• _WORK TASK_: Begin at the top of the following data. Copy each line exactly until you have copied the line containing "(292, 181) = (285, 402): yellow".

++++ SOURCE INFORMATION ++++

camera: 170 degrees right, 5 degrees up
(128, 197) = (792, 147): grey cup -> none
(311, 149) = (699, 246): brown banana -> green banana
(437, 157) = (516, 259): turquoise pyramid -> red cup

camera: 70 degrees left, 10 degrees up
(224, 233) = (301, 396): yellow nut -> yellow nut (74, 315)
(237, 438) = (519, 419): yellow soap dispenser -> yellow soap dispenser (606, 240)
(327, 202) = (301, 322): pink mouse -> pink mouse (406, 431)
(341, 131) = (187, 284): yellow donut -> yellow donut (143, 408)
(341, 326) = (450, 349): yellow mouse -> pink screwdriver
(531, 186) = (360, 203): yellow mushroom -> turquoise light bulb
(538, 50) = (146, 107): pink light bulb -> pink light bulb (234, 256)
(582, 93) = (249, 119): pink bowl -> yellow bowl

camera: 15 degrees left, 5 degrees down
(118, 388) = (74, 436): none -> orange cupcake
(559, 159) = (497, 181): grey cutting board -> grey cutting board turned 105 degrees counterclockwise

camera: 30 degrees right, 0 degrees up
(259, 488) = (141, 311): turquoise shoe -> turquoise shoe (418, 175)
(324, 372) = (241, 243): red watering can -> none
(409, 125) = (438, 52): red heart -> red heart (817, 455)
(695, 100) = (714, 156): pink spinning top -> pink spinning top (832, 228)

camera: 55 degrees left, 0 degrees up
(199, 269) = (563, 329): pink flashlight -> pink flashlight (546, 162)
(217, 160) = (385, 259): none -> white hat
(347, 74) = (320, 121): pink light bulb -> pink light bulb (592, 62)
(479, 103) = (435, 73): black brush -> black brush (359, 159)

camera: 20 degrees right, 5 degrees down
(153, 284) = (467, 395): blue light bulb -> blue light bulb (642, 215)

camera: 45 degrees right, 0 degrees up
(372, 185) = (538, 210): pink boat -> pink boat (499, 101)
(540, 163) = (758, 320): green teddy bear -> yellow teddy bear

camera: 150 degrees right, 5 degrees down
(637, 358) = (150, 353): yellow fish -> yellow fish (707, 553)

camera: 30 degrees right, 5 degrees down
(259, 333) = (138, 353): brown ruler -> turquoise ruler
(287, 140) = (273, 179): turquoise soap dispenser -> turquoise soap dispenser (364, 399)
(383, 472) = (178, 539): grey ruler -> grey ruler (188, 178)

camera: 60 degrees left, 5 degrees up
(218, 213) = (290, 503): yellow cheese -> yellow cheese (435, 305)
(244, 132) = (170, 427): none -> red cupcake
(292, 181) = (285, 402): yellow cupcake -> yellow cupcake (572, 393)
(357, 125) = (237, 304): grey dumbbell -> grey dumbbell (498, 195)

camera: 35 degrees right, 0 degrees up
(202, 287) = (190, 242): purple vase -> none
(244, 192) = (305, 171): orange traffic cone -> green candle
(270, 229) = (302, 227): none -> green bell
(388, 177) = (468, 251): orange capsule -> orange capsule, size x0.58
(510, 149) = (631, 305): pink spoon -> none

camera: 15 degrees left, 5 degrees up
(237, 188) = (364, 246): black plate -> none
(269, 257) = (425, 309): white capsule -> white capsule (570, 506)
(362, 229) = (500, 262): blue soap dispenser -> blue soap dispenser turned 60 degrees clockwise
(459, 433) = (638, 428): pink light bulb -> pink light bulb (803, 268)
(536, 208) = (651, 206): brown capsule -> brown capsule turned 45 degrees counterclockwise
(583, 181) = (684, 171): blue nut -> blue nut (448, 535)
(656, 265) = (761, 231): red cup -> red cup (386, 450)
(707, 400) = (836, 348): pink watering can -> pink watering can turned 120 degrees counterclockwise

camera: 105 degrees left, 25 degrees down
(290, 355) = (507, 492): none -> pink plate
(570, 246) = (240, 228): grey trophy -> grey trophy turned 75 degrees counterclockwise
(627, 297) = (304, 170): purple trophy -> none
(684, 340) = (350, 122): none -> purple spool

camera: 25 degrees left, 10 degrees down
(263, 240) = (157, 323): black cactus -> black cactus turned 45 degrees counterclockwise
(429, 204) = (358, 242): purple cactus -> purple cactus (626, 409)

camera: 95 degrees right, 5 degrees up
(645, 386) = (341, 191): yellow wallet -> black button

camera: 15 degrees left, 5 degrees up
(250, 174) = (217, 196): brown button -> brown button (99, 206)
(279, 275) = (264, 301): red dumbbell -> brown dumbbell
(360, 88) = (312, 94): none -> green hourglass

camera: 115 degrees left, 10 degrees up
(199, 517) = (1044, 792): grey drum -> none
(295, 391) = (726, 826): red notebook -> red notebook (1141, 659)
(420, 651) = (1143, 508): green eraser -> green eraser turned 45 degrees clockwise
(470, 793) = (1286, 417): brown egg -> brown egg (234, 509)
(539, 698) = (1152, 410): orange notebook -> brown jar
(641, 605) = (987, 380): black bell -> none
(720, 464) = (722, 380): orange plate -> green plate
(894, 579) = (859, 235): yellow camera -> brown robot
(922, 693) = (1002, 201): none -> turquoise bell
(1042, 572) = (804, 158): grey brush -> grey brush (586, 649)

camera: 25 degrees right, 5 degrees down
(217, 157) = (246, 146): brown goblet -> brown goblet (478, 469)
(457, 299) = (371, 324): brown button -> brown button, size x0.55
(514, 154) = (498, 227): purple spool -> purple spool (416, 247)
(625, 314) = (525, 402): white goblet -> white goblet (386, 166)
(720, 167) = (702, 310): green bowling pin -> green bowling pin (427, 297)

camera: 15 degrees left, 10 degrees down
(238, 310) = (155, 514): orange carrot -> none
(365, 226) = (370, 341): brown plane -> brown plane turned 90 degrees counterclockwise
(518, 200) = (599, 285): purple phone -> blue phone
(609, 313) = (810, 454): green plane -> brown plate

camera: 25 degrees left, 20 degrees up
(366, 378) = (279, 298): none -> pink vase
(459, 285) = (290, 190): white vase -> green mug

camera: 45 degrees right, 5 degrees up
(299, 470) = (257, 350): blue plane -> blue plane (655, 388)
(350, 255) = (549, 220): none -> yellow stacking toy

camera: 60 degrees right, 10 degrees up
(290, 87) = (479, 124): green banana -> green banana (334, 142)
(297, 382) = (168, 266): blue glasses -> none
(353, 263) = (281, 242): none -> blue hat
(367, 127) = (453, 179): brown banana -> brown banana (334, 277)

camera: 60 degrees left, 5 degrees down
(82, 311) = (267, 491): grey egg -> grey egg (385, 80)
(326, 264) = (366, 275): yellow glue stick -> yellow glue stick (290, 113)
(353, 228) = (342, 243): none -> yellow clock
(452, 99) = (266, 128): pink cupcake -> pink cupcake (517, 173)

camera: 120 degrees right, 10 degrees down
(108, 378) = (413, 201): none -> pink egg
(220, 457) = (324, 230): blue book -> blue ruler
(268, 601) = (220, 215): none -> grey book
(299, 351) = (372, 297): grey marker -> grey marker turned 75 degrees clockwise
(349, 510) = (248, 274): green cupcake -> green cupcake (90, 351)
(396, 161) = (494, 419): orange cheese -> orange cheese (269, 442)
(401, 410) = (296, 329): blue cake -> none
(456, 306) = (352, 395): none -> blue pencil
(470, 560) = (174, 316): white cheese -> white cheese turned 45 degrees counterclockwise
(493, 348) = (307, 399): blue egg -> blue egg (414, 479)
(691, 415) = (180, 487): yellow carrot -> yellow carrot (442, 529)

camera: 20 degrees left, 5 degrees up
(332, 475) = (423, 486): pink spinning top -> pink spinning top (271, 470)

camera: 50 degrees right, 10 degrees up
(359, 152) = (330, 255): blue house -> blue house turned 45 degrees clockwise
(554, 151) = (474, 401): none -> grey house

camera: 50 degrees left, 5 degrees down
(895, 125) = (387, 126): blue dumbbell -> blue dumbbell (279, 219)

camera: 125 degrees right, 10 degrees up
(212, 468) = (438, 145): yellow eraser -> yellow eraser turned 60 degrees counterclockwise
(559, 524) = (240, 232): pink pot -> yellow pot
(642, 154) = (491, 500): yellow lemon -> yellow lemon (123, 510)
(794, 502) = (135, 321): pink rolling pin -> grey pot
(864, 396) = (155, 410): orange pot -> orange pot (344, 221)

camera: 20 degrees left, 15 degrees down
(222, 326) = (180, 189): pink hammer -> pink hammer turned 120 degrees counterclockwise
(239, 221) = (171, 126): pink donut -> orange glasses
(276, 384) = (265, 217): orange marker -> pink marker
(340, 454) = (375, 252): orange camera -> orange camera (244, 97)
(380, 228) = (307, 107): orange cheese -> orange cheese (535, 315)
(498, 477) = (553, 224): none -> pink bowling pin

++++

• _ANSWER TO THE EXERCISE_:
camera: 170 degrees right, 5 degrees up
(128, 197) = (792, 147): grey cup -> none
(311, 149) = (699, 246): brown banana -> green banana
(437, 157) = (516, 259): turquoise pyramid -> red cup

camera: 70 degrees left, 10 degrees up
(224, 233) = (301, 396): yellow nut -> yellow nut (74, 315)
(237, 438) = (519, 419): yellow soap dispenser -> yellow soap dispenser (606, 240)
(327, 202) = (301, 322): pink mouse -> pink mouse (406, 431)
(341, 131) = (187, 284): yellow donut -> yellow donut (143, 408)
(341, 326) = (450, 349): yellow mouse -> pink screwdriver
(531, 186) = (360, 203): yellow mushroom -> turquoise light bulb
(538, 50) = (146, 107): pink light bulb -> pink light bulb (234, 256)
(582, 93) = (249, 119): pink bowl -> yellow bowl

camera: 15 degrees left, 5 degrees down
(118, 388) = (74, 436): none -> orange cupcake
(559, 159) = (497, 181): grey cutting board -> grey cutting board turned 105 degrees counterclockwise

camera: 30 degrees right, 0 degrees up
(259, 488) = (141, 311): turquoise shoe -> turquoise shoe (418, 175)
(324, 372) = (241, 243): red watering can -> none
(409, 125) = (438, 52): red heart -> red heart (817, 455)
(695, 100) = (714, 156): pink spinning top -> pink spinning top (832, 228)

camera: 55 degrees left, 0 degrees up
(199, 269) = (563, 329): pink flashlight -> pink flashlight (546, 162)
(217, 160) = (385, 259): none -> white hat
(347, 74) = (320, 121): pink light bulb -> pink light bulb (592, 62)
(479, 103) = (435, 73): black brush -> black brush (359, 159)

camera: 20 degrees right, 5 degrees down
(153, 284) = (467, 395): blue light bulb -> blue light bulb (642, 215)

camera: 45 degrees right, 0 degrees up
(372, 185) = (538, 210): pink boat -> pink boat (499, 101)
(540, 163) = (758, 320): green teddy bear -> yellow teddy bear

camera: 150 degrees right, 5 degrees down
(637, 358) = (150, 353): yellow fish -> yellow fish (707, 553)

camera: 30 degrees right, 5 degrees down
(259, 333) = (138, 353): brown ruler -> turquoise ruler
(287, 140) = (273, 179): turquoise soap dispenser -> turquoise soap dispenser (364, 399)
(383, 472) = (178, 539): grey ruler -> grey ruler (188, 178)

camera: 60 degrees left, 5 degrees up
(218, 213) = (290, 503): yellow cheese -> yellow cheese (435, 305)
(244, 132) = (170, 427): none -> red cupcake
(292, 181) = (285, 402): yellow cupcake -> yellow cupcake (572, 393)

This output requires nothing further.